EXERCISE AIM
Extract every entry word for word. Skip the pictures.

LISTED ENTRIES
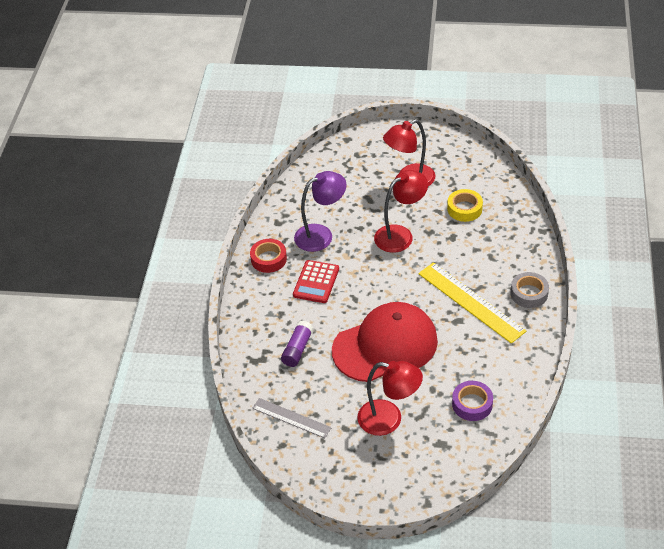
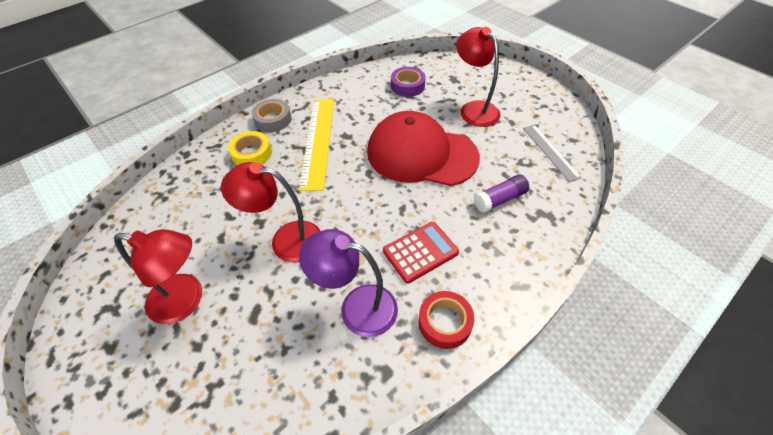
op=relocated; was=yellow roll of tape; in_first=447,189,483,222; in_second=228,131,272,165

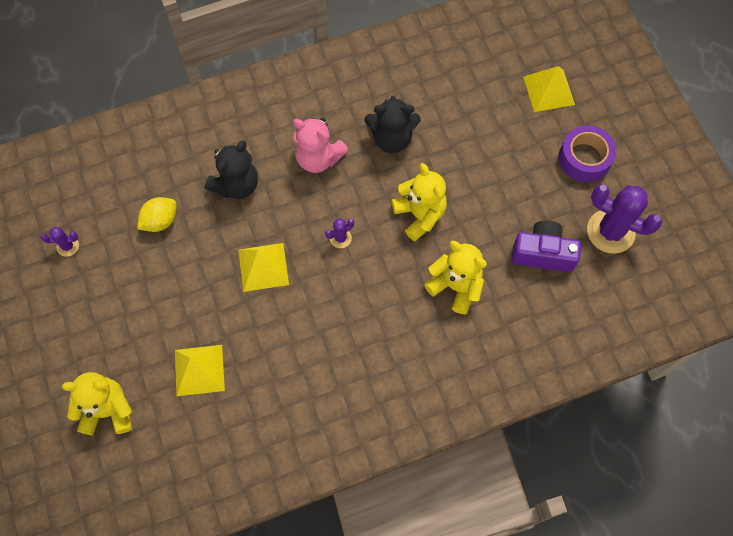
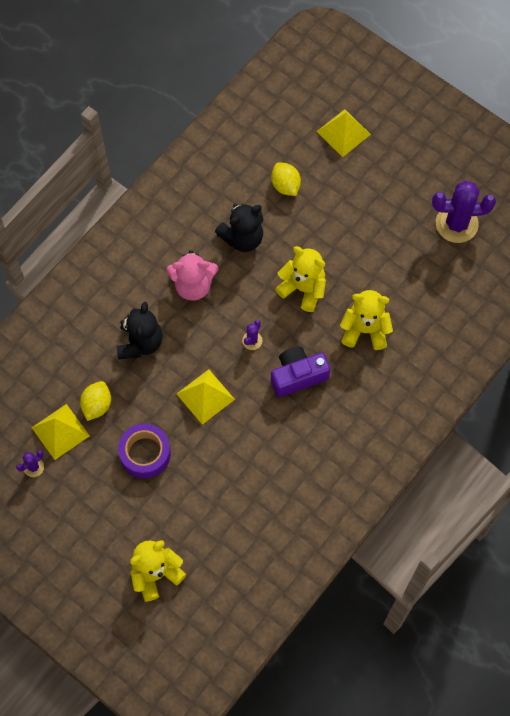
op=relocated; was=yellow pyramid shape; in_first=175,345,225,396; in_second=32,404,90,460
op=relocated; was=violet roll of tape; in_first=559,125,616,182; in_second=118,423,171,479
op=appeared; now=yellow citrus fruit; in_second=271,163,301,196
op=relocated; was=violet compact camera; in_first=511,221,581,272; in_second=271,346,330,397

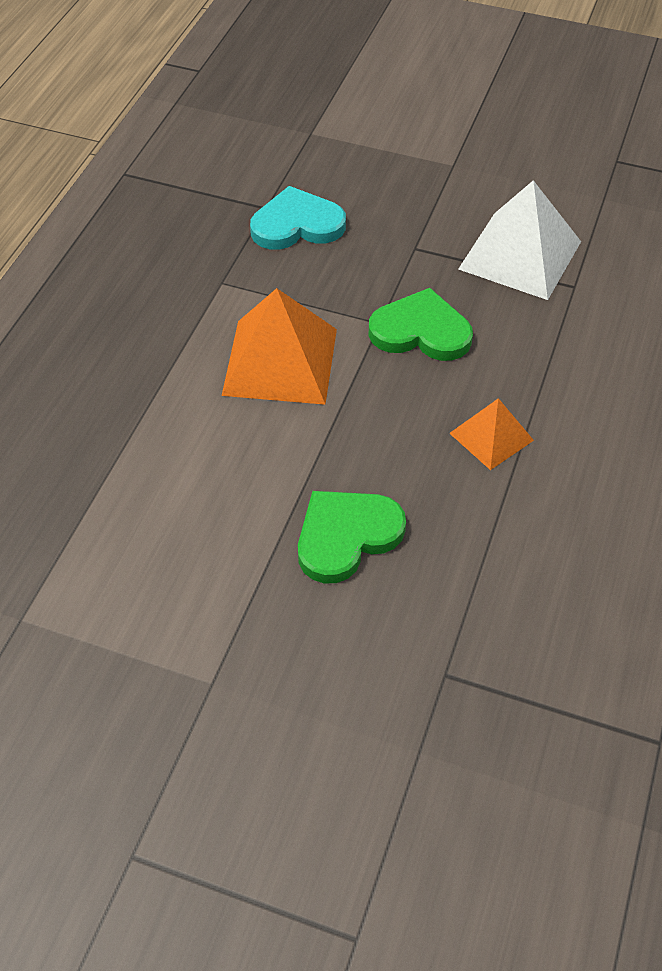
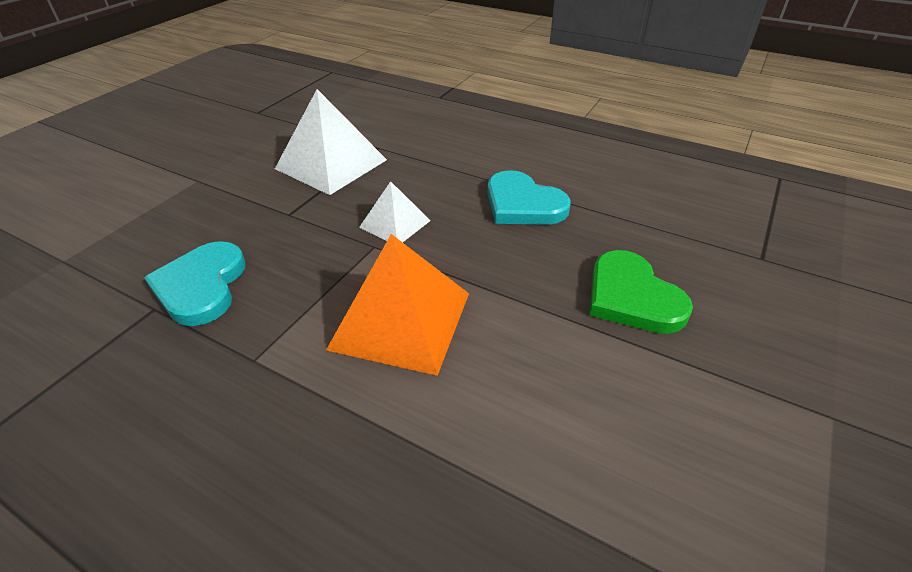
op=exchanged; was=leaf-green love heart; now=snow-white pyramid shape; in_first=369,288,473,361; in_second=359,181,431,242
op=exchanged; was=orange-coloured pyramid shape; now=aqua love heart; in_first=449,398,534,470; in_second=487,170,571,225

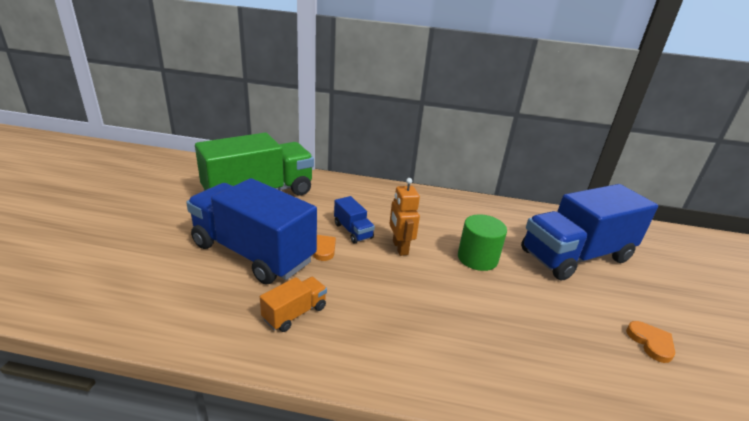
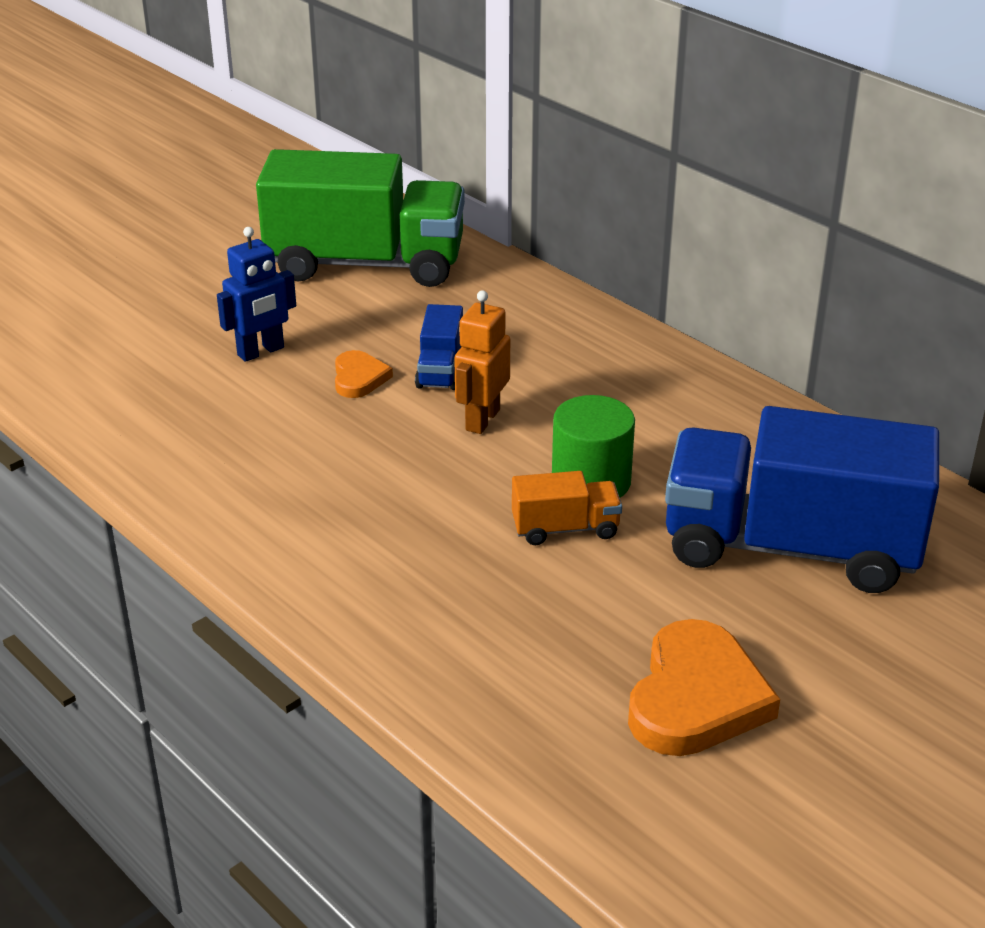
op=exchanged; was=cobalt truck; now=cobalt toy robot; in_first=186,178,317,285; in_second=217,227,296,362
op=relocated; was=orange-coloured truck; in_first=260,277,327,332; in_second=512,471,622,545
op=size; was=orange-coloured love heart; in_first=626,321,675,363; in_second=628,619,780,756; ratio=1.89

EXPECTED ANSWER
op=relocated; was=yellow roll of tape; in_first=447,189,483,222; in_second=228,131,272,165

op=relocated; was=yellow pyramid shape; in_first=175,345,225,396; in_second=32,404,90,460
op=relocated; was=violet roll of tape; in_first=559,125,616,182; in_second=118,423,171,479
op=appeared; now=yellow citrus fruit; in_second=271,163,301,196
op=relocated; was=violet compact camera; in_first=511,221,581,272; in_second=271,346,330,397

op=exchanged; was=leaf-green love heart; now=snow-white pyramid shape; in_first=369,288,473,361; in_second=359,181,431,242
op=exchanged; was=orange-coloured pyramid shape; now=aqua love heart; in_first=449,398,534,470; in_second=487,170,571,225

op=exchanged; was=cobalt truck; now=cobalt toy robot; in_first=186,178,317,285; in_second=217,227,296,362
op=relocated; was=orange-coloured truck; in_first=260,277,327,332; in_second=512,471,622,545
op=size; was=orange-coloured love heart; in_first=626,321,675,363; in_second=628,619,780,756; ratio=1.89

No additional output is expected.